_TASK_
Retype each entry below precisely as it reads.

_SOURCE RECORDS_
—————
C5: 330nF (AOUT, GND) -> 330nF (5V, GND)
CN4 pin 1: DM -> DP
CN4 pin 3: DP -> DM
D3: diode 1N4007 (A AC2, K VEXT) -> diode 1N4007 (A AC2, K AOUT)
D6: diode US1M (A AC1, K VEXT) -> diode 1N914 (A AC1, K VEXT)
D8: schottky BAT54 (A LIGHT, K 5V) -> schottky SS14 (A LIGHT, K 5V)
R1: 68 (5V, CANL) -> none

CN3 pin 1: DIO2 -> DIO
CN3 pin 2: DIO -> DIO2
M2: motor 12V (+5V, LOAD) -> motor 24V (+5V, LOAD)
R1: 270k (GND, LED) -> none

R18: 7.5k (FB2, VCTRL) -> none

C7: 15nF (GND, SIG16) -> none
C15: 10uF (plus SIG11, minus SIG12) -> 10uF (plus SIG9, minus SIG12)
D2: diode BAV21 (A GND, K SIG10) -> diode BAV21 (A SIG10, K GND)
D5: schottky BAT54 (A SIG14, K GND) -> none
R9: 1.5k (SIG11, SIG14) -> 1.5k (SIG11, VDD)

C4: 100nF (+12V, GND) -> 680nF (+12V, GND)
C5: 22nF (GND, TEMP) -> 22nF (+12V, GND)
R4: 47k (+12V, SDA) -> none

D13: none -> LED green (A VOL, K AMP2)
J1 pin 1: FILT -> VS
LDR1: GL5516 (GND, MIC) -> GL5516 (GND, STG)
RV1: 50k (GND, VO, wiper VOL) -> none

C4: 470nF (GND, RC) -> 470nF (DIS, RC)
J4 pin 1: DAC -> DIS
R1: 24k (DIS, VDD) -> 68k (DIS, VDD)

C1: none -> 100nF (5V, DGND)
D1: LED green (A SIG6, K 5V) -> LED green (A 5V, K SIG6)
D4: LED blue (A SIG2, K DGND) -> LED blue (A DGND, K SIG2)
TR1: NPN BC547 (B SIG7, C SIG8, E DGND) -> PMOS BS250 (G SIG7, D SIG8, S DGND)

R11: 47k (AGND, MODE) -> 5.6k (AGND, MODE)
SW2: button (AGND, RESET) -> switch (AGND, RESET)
—————
_RESULT OF THIS EXERCISE_
C5: 330nF (AOUT, GND) -> 330nF (5V, GND)
CN4 pin 1: DM -> DP
CN4 pin 3: DP -> DM
D3: diode 1N4007 (A AC2, K VEXT) -> diode 1N4007 (A AC2, K AOUT)
D6: diode US1M (A AC1, K VEXT) -> diode 1N914 (A AC1, K VEXT)
D8: schottky BAT54 (A LIGHT, K 5V) -> schottky SS14 (A LIGHT, K 5V)
R1: 68 (5V, CANL) -> none

CN3 pin 1: DIO2 -> DIO
CN3 pin 2: DIO -> DIO2
M2: motor 12V (+5V, LOAD) -> motor 24V (+5V, LOAD)
R1: 270k (GND, LED) -> none

R18: 7.5k (FB2, VCTRL) -> none

C7: 15nF (GND, SIG16) -> none
C15: 10uF (plus SIG11, minus SIG12) -> 10uF (plus SIG9, minus SIG12)
D2: diode BAV21 (A GND, K SIG10) -> diode BAV21 (A SIG10, K GND)
D5: schottky BAT54 (A SIG14, K GND) -> none
R9: 1.5k (SIG11, SIG14) -> 1.5k (SIG11, VDD)

C4: 100nF (+12V, GND) -> 680nF (+12V, GND)
C5: 22nF (GND, TEMP) -> 22nF (+12V, GND)
R4: 47k (+12V, SDA) -> none

D13: none -> LED green (A VOL, K AMP2)
J1 pin 1: FILT -> VS
LDR1: GL5516 (GND, MIC) -> GL5516 (GND, STG)
RV1: 50k (GND, VO, wiper VOL) -> none

C4: 470nF (GND, RC) -> 470nF (DIS, RC)
J4 pin 1: DAC -> DIS
R1: 24k (DIS, VDD) -> 68k (DIS, VDD)

C1: none -> 100nF (5V, DGND)
D1: LED green (A SIG6, K 5V) -> LED green (A 5V, K SIG6)
D4: LED blue (A SIG2, K DGND) -> LED blue (A DGND, K SIG2)
TR1: NPN BC547 (B SIG7, C SIG8, E DGND) -> PMOS BS250 (G SIG7, D SIG8, S DGND)

R11: 47k (AGND, MODE) -> 5.6k (AGND, MODE)
SW2: button (AGND, RESET) -> switch (AGND, RESET)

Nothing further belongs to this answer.